> _TASK DIRECTIONS_:
Return only the lines running from the one that contains "black brick F1:F2" through the end of the entries, exactly, both ends included. Omit pictures.

(Data records)

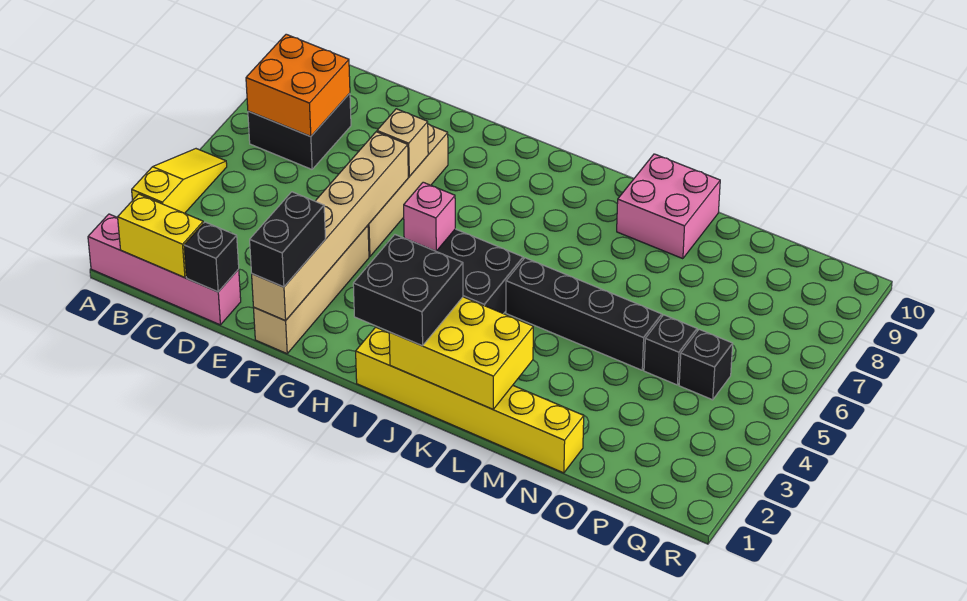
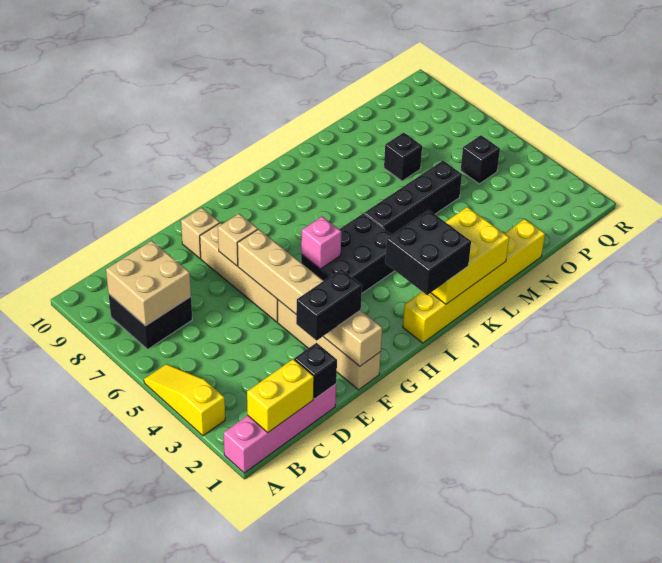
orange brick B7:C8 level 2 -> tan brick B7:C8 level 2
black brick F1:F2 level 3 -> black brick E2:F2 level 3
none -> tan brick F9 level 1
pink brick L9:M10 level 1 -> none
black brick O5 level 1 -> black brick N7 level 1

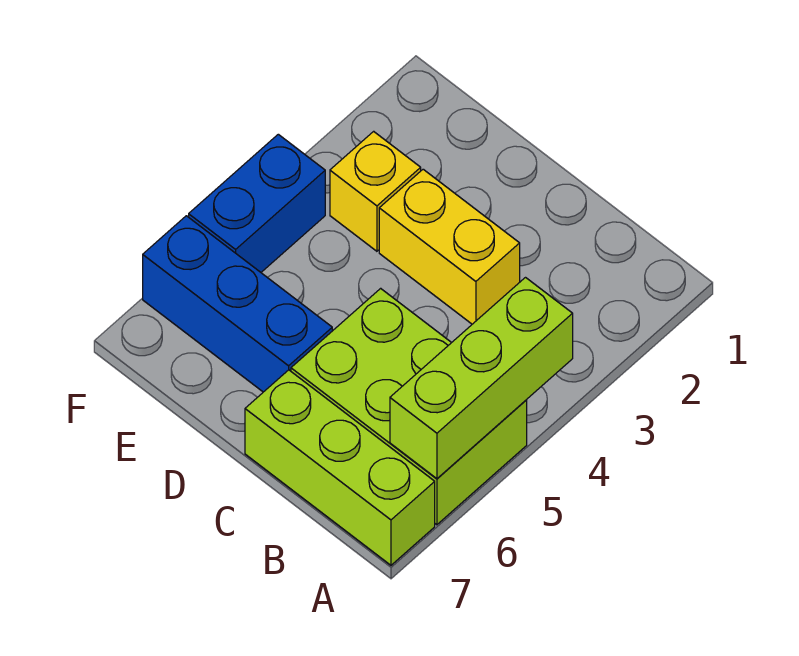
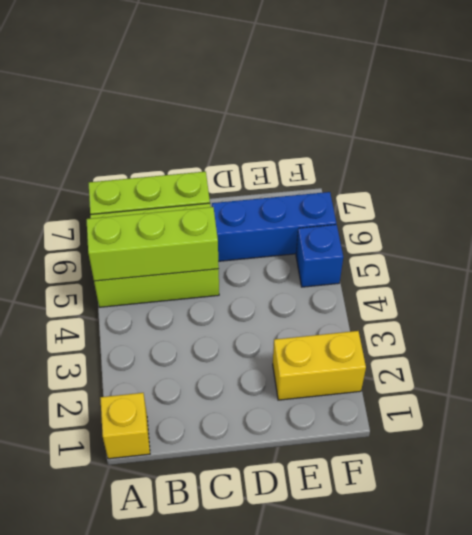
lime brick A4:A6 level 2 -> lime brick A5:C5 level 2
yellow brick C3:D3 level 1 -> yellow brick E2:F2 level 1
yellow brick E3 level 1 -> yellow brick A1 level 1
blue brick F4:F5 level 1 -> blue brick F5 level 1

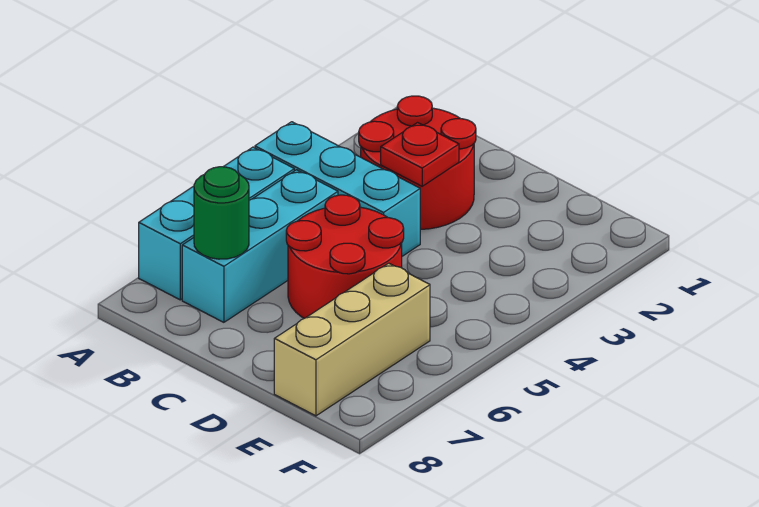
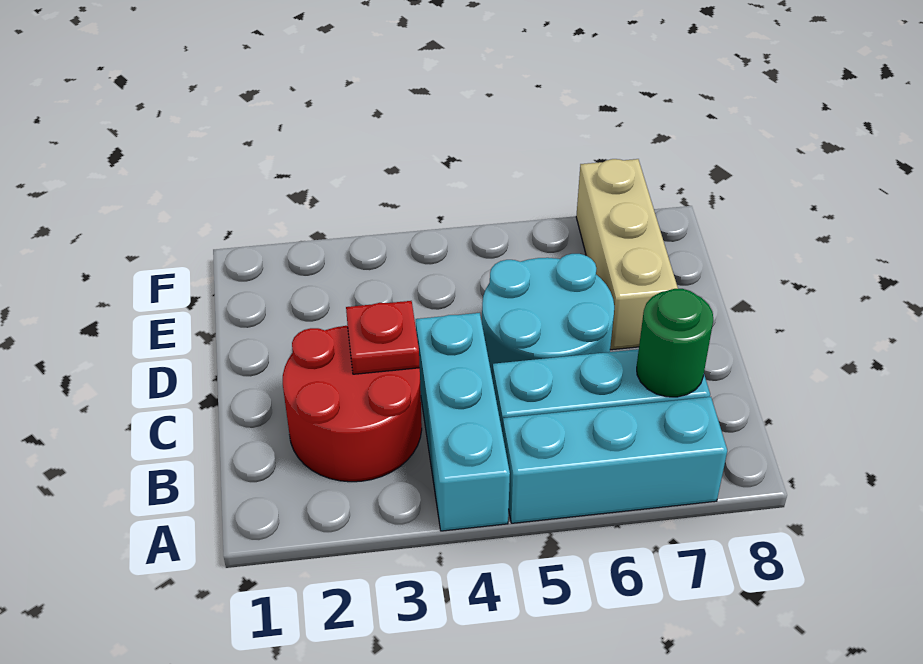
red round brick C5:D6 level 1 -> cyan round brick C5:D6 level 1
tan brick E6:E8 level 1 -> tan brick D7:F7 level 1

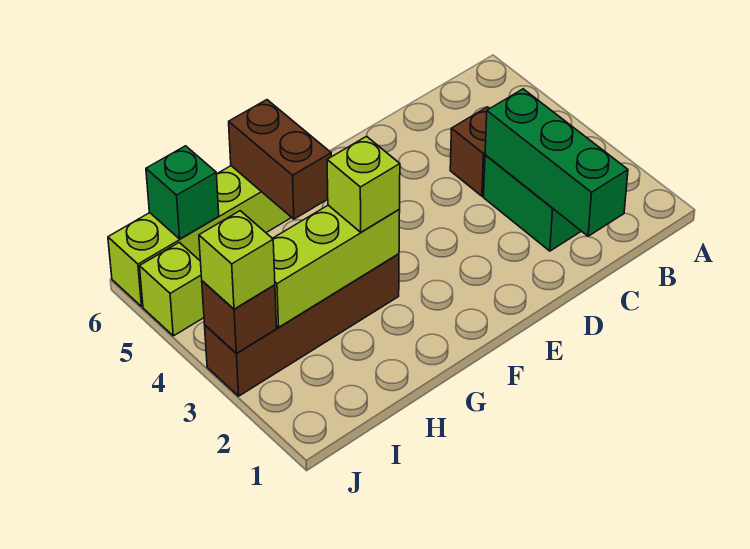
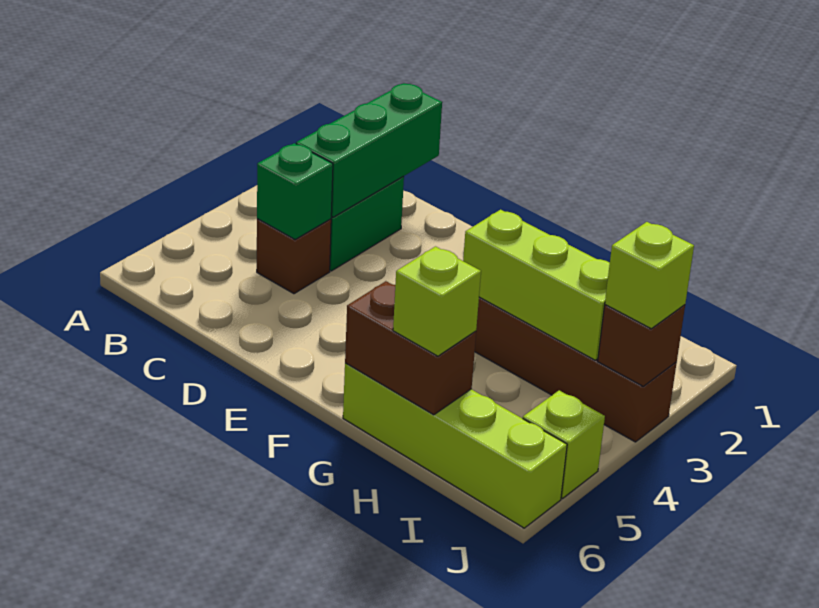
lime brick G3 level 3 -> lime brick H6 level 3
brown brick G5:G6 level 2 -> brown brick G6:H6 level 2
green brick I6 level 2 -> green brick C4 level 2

> _OUTPUT FOR THIS EXERCISE_:
black brick F1:F2 level 3 -> black brick E2:F2 level 3
none -> tan brick F9 level 1
pink brick L9:M10 level 1 -> none
black brick O5 level 1 -> black brick N7 level 1

lime brick A4:A6 level 2 -> lime brick A5:C5 level 2
yellow brick C3:D3 level 1 -> yellow brick E2:F2 level 1
yellow brick E3 level 1 -> yellow brick A1 level 1
blue brick F4:F5 level 1 -> blue brick F5 level 1

red round brick C5:D6 level 1 -> cyan round brick C5:D6 level 1
tan brick E6:E8 level 1 -> tan brick D7:F7 level 1

lime brick G3 level 3 -> lime brick H6 level 3
brown brick G5:G6 level 2 -> brown brick G6:H6 level 2
green brick I6 level 2 -> green brick C4 level 2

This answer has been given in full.